● Input records:
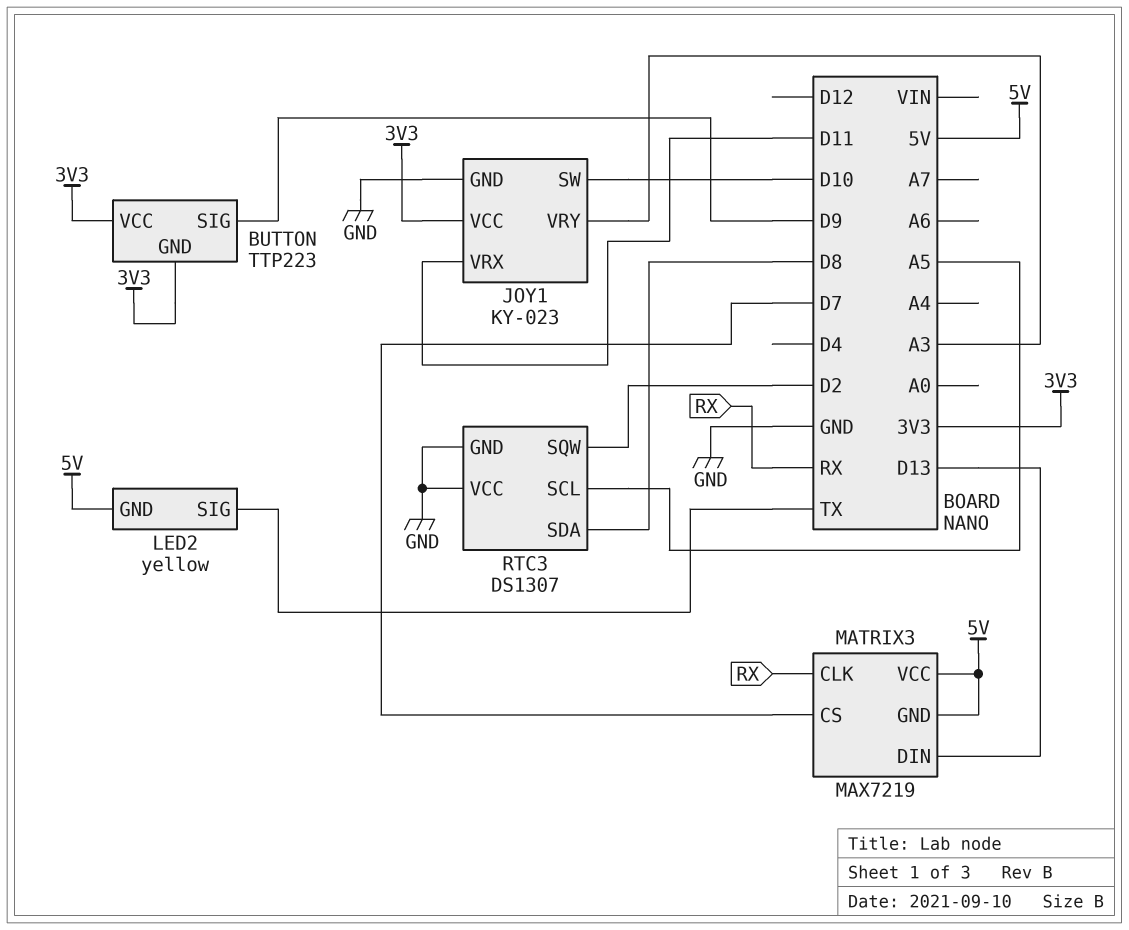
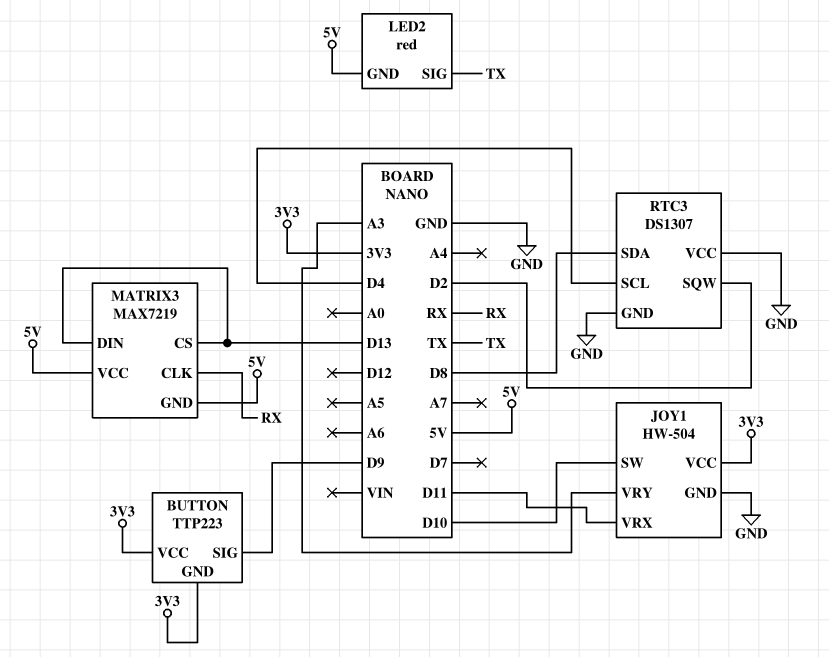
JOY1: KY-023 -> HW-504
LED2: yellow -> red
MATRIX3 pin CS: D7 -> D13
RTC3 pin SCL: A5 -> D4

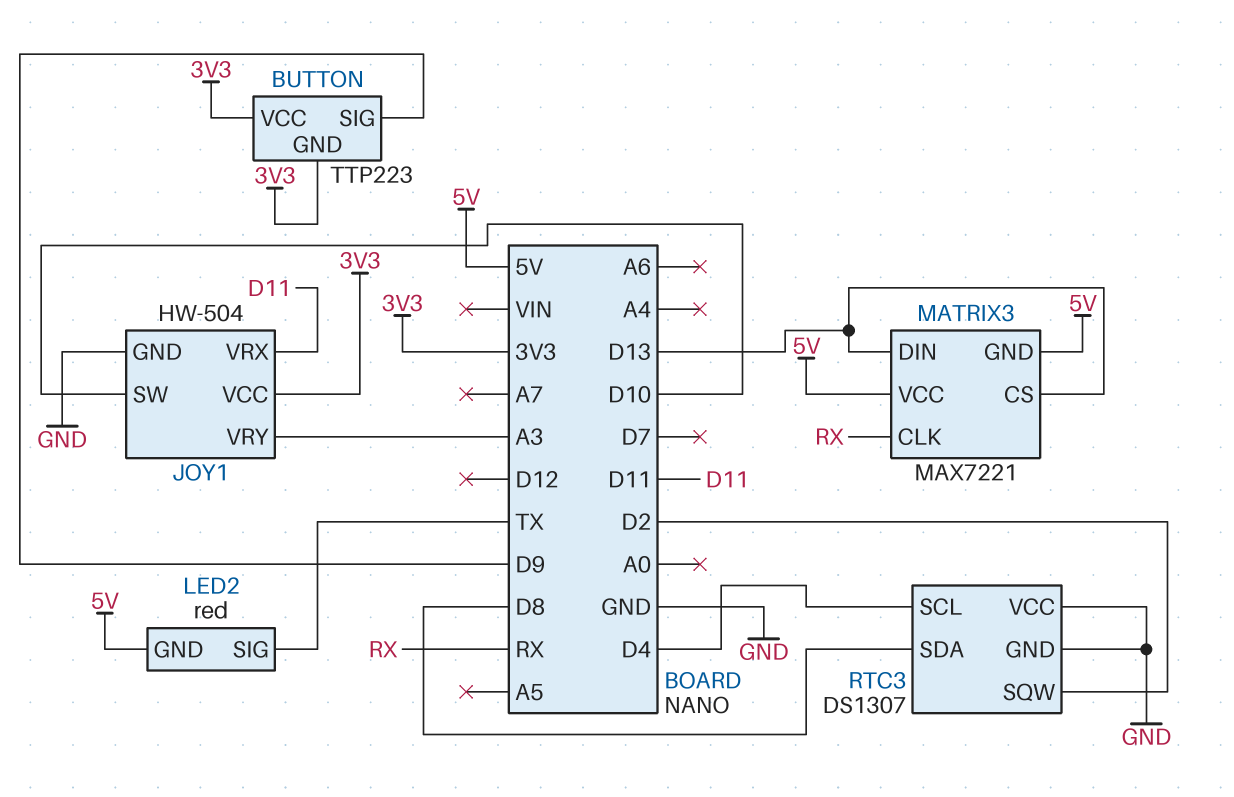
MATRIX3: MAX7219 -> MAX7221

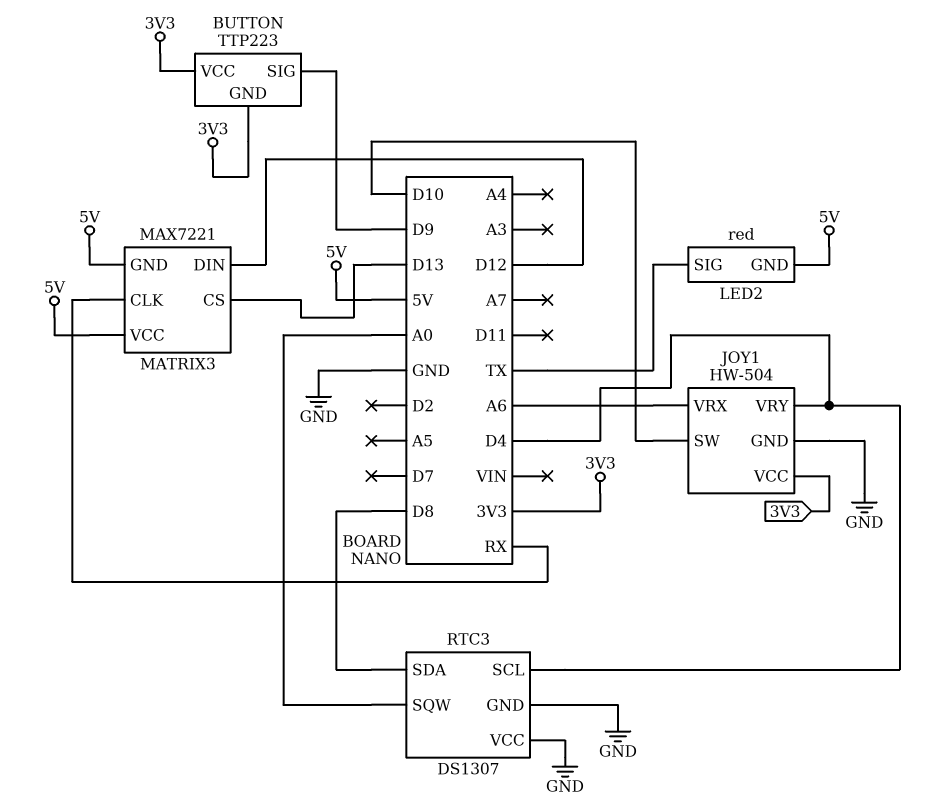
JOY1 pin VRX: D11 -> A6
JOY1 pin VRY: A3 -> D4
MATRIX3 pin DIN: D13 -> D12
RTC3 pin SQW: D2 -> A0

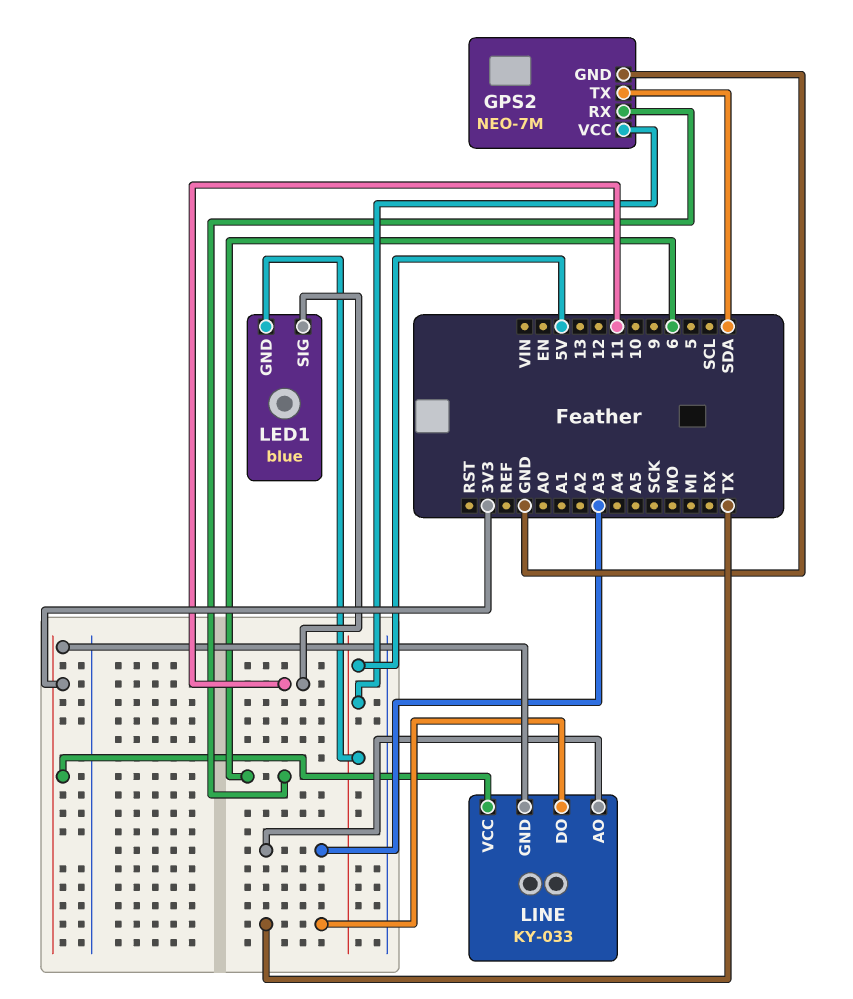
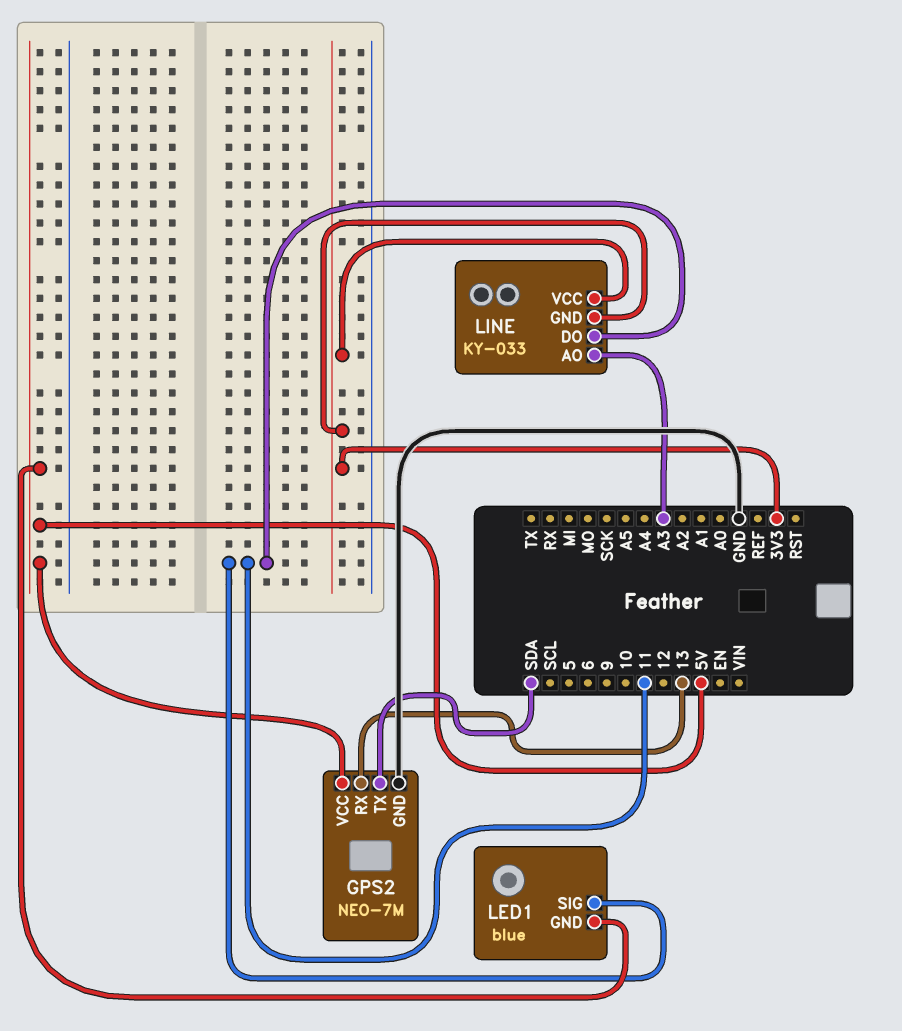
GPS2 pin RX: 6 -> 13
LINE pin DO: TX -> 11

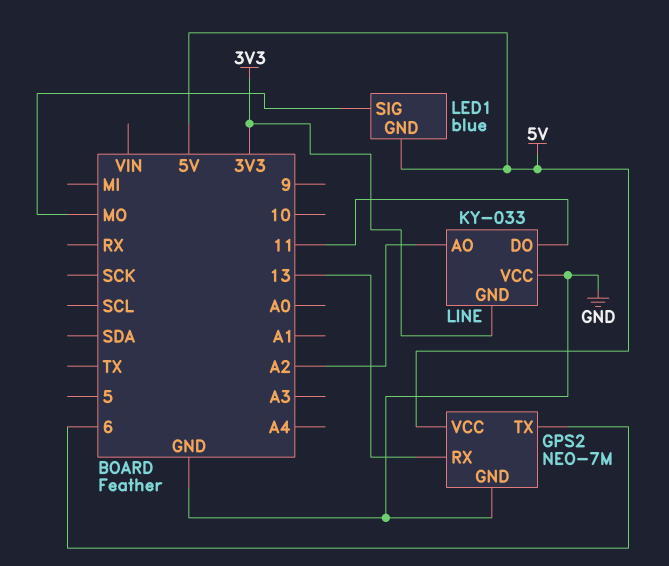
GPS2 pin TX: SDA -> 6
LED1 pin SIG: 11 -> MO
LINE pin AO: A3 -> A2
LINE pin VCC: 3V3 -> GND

● Task prompt: Repeat, exactly and in full, all records above, but include no pictures.

● Exercise response:
JOY1: KY-023 -> HW-504
LED2: yellow -> red
MATRIX3 pin CS: D7 -> D13
RTC3 pin SCL: A5 -> D4

MATRIX3: MAX7219 -> MAX7221

JOY1 pin VRX: D11 -> A6
JOY1 pin VRY: A3 -> D4
MATRIX3 pin DIN: D13 -> D12
RTC3 pin SQW: D2 -> A0

GPS2 pin RX: 6 -> 13
LINE pin DO: TX -> 11

GPS2 pin TX: SDA -> 6
LED1 pin SIG: 11 -> MO
LINE pin AO: A3 -> A2
LINE pin VCC: 3V3 -> GND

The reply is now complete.